Data for review>
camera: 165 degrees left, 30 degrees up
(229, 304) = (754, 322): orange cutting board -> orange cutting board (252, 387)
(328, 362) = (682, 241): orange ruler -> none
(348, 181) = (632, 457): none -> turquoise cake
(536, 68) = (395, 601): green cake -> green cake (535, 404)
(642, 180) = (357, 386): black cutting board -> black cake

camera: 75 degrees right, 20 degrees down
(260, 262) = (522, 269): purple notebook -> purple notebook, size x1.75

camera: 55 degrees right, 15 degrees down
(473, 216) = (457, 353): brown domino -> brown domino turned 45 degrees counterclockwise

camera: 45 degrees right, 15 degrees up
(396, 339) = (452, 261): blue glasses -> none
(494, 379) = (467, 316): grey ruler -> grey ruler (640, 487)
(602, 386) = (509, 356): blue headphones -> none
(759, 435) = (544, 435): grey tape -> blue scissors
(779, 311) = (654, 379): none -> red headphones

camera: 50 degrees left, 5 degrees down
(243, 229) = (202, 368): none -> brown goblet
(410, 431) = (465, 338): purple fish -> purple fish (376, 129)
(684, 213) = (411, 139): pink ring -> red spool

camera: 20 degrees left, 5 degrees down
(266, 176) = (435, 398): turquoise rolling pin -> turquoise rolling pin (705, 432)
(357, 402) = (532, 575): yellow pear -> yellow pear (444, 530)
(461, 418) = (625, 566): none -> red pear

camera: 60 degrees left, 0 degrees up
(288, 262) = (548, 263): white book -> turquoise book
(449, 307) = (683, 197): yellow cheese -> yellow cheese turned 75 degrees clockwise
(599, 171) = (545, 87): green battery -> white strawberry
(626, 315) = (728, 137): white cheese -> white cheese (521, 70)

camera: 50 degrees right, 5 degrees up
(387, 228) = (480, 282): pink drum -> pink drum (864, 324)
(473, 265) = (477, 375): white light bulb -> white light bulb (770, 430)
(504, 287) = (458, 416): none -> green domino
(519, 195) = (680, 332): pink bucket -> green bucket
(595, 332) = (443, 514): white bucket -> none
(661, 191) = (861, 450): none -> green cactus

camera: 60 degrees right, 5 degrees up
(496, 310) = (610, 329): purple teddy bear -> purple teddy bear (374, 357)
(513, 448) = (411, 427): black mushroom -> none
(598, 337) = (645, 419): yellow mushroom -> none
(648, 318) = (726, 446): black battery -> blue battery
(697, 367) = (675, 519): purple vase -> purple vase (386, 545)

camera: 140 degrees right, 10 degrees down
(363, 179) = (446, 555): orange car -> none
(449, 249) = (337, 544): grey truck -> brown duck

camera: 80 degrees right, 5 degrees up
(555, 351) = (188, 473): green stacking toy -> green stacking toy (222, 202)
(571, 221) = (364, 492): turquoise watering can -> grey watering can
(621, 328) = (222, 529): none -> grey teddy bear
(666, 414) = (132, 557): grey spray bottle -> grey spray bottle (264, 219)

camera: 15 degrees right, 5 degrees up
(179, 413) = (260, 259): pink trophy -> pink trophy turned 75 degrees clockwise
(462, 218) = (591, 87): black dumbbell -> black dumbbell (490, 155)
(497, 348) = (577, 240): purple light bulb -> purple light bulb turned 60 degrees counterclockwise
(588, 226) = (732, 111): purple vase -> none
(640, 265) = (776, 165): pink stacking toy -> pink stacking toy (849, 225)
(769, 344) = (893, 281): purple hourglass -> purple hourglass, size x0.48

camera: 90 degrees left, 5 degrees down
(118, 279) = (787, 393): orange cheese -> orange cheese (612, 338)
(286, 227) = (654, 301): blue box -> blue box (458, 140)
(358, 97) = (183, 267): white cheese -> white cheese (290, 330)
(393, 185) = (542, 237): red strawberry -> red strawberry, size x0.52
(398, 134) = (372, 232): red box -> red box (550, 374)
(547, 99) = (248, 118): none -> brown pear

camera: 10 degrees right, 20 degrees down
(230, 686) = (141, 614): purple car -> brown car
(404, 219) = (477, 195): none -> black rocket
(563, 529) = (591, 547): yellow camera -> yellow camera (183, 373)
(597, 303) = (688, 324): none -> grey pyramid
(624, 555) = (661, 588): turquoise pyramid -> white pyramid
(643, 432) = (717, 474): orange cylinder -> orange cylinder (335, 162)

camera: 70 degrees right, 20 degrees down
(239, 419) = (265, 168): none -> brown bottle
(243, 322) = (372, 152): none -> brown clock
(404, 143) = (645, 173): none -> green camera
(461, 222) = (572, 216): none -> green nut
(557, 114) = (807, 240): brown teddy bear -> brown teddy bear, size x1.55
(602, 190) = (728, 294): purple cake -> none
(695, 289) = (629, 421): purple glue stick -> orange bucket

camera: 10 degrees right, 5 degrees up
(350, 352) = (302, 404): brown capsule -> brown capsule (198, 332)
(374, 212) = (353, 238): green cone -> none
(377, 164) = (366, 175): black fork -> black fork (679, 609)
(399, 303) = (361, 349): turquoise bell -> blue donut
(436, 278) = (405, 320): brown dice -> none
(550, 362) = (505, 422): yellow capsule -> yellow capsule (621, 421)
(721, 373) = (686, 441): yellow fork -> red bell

Instructions to follow>
Copy range, inclusive: the line holding "(513, 448) = (411, 427): black" to the line holding "(398, 134) = (372, 232): red". Reproduce exactly those lines of the records above and no others.

Solution for this exercise>
(513, 448) = (411, 427): black mushroom -> none
(598, 337) = (645, 419): yellow mushroom -> none
(648, 318) = (726, 446): black battery -> blue battery
(697, 367) = (675, 519): purple vase -> purple vase (386, 545)

camera: 140 degrees right, 10 degrees down
(363, 179) = (446, 555): orange car -> none
(449, 249) = (337, 544): grey truck -> brown duck

camera: 80 degrees right, 5 degrees up
(555, 351) = (188, 473): green stacking toy -> green stacking toy (222, 202)
(571, 221) = (364, 492): turquoise watering can -> grey watering can
(621, 328) = (222, 529): none -> grey teddy bear
(666, 414) = (132, 557): grey spray bottle -> grey spray bottle (264, 219)

camera: 15 degrees right, 5 degrees up
(179, 413) = (260, 259): pink trophy -> pink trophy turned 75 degrees clockwise
(462, 218) = (591, 87): black dumbbell -> black dumbbell (490, 155)
(497, 348) = (577, 240): purple light bulb -> purple light bulb turned 60 degrees counterclockwise
(588, 226) = (732, 111): purple vase -> none
(640, 265) = (776, 165): pink stacking toy -> pink stacking toy (849, 225)
(769, 344) = (893, 281): purple hourglass -> purple hourglass, size x0.48

camera: 90 degrees left, 5 degrees down
(118, 279) = (787, 393): orange cheese -> orange cheese (612, 338)
(286, 227) = (654, 301): blue box -> blue box (458, 140)
(358, 97) = (183, 267): white cheese -> white cheese (290, 330)
(393, 185) = (542, 237): red strawberry -> red strawberry, size x0.52
(398, 134) = (372, 232): red box -> red box (550, 374)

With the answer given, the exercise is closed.